**Material to process**:
—————

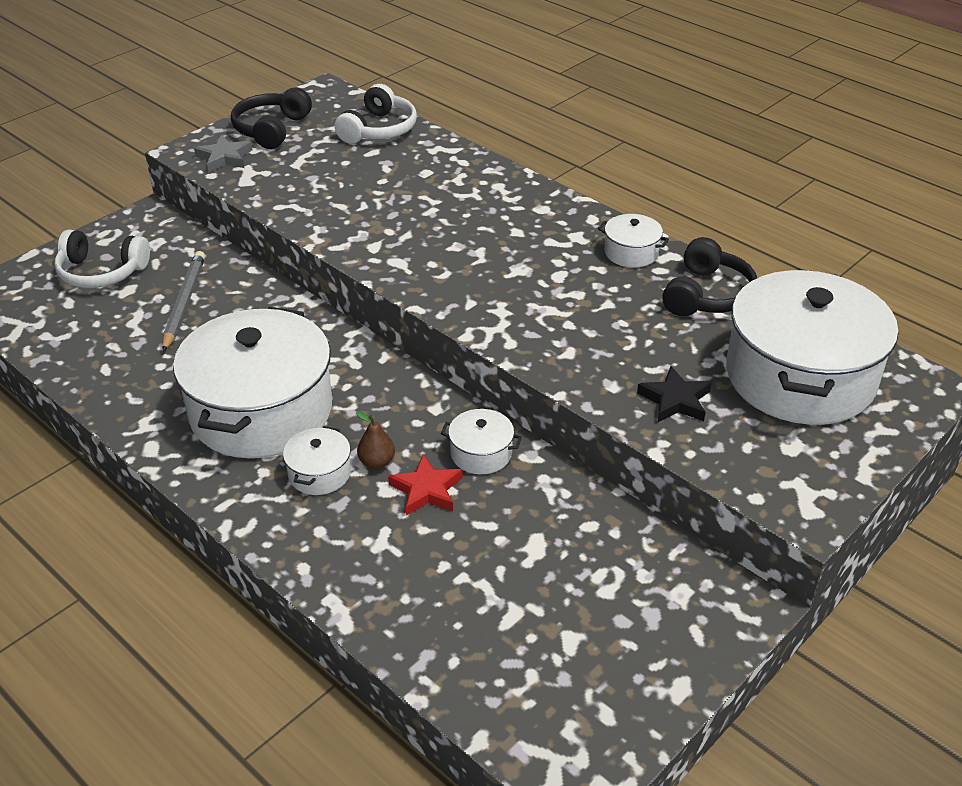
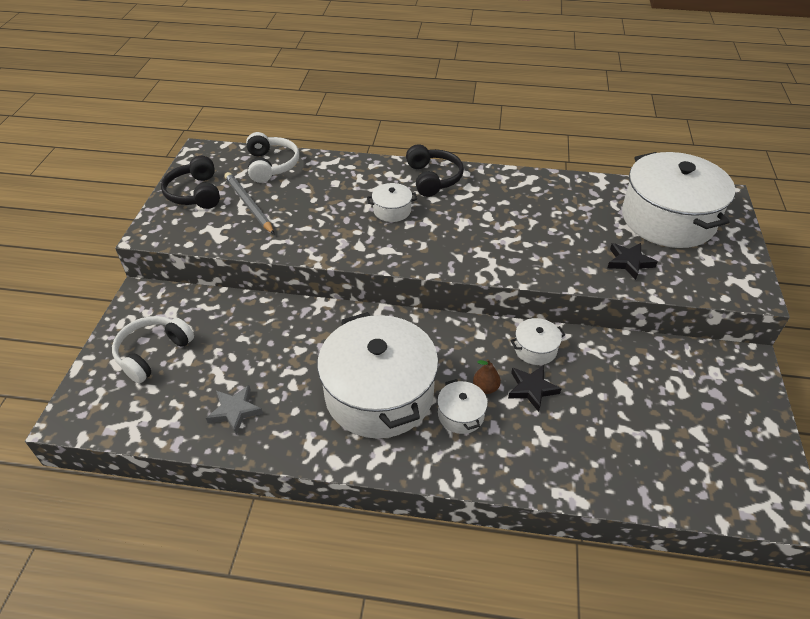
camera: 35 degrees left, 5 degrees up
(101, 272) = (153, 353): white headphones -> white headphones turned 150 degrees clockwise
(184, 303) = (242, 346): grey pencil -> grey pencil (249, 205)
(224, 158) = (184, 227): grey star -> grey star (235, 411)
(426, 490) = (531, 389): red star -> black star
(631, 252) = (509, 184): white pot -> white pot (392, 210)
(707, 295) = (574, 193): black headphones -> black headphones (433, 178)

—————

Repeat each of the entries above exactly, but do not carry over the pictures.

camera: 35 degrees left, 5 degrees up
(101, 272) = (153, 353): white headphones -> white headphones turned 150 degrees clockwise
(184, 303) = (242, 346): grey pencil -> grey pencil (249, 205)
(224, 158) = (184, 227): grey star -> grey star (235, 411)
(426, 490) = (531, 389): red star -> black star
(631, 252) = (509, 184): white pot -> white pot (392, 210)
(707, 295) = (574, 193): black headphones -> black headphones (433, 178)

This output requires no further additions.